Given data –
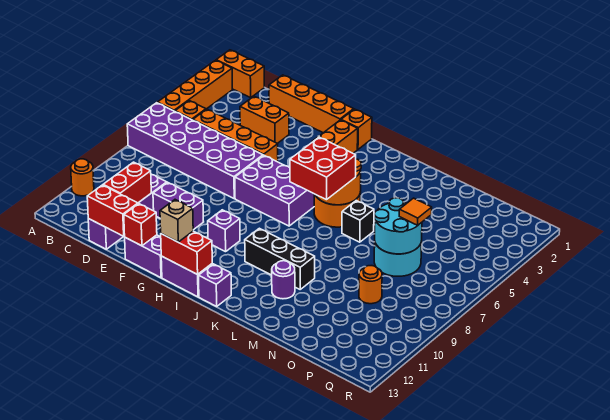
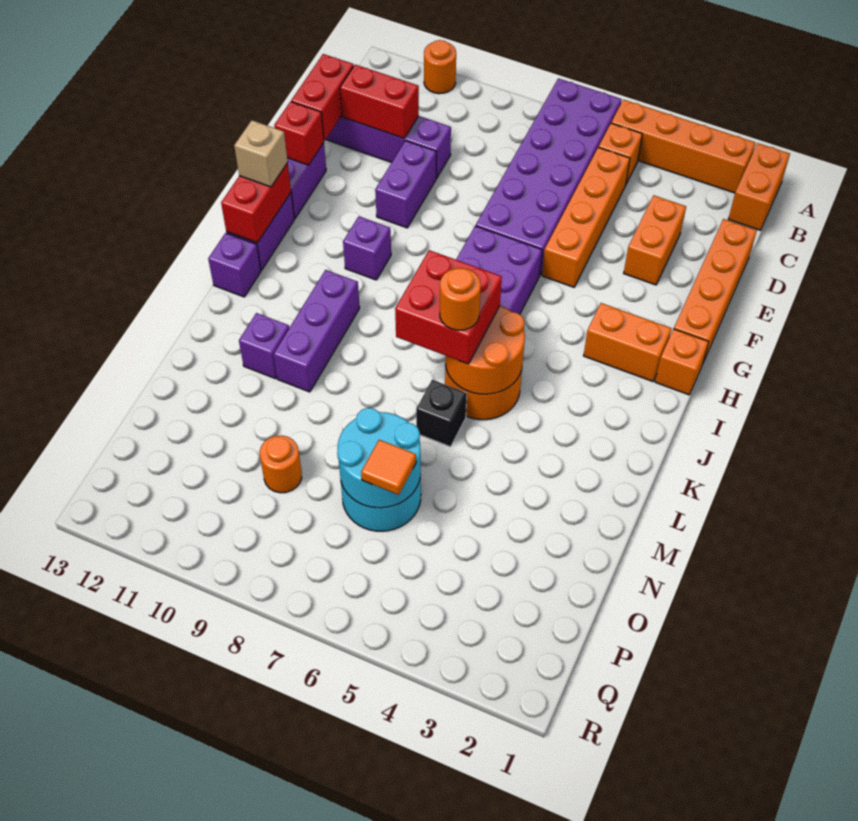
black 1x3 brick [245,228,315,289] -> purple 1x3 brick [274,270,360,392]
none -> orange 1x1 round brick [440,268,481,330]
purple 1x1 round brick [272,261,295,299] -> purple 1x1 brick [239,313,289,379]

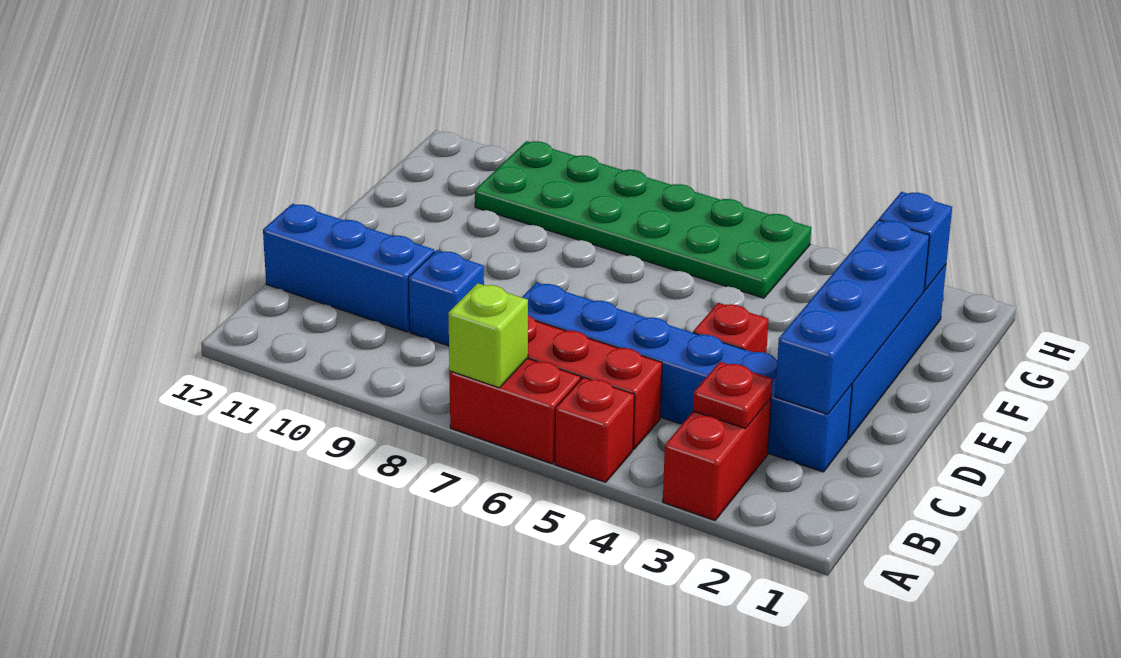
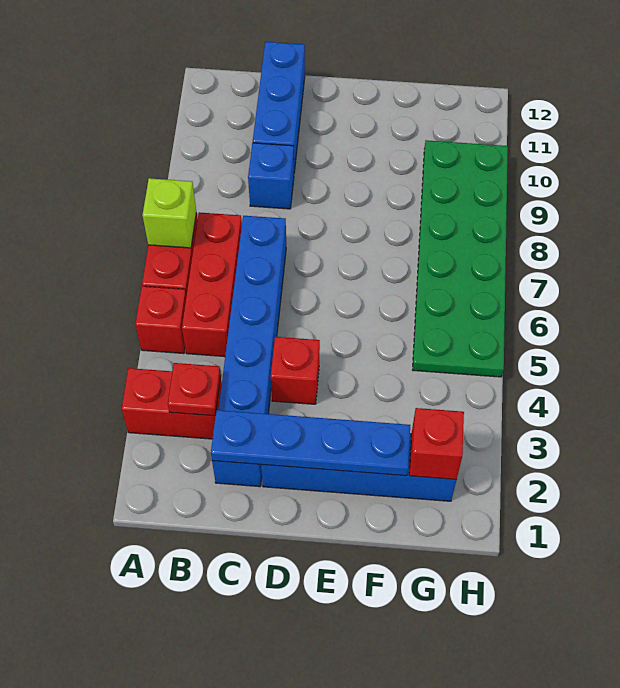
blue 1x4 brick [775,220,929,414] -> blue 1x4 plate [211,410,410,476]
blue 1x1 brick [879,192,952,291] -> red 1x1 brick [409,408,464,480]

What the task asks – Give again, unchanged, only the lines from the line containing "purple 1x1 round" to the last line of the records above. Pictures do not belong in the copy.

Result of the exercise –
purple 1x1 round brick [272,261,295,299] -> purple 1x1 brick [239,313,289,379]

blue 1x4 brick [775,220,929,414] -> blue 1x4 plate [211,410,410,476]
blue 1x1 brick [879,192,952,291] -> red 1x1 brick [409,408,464,480]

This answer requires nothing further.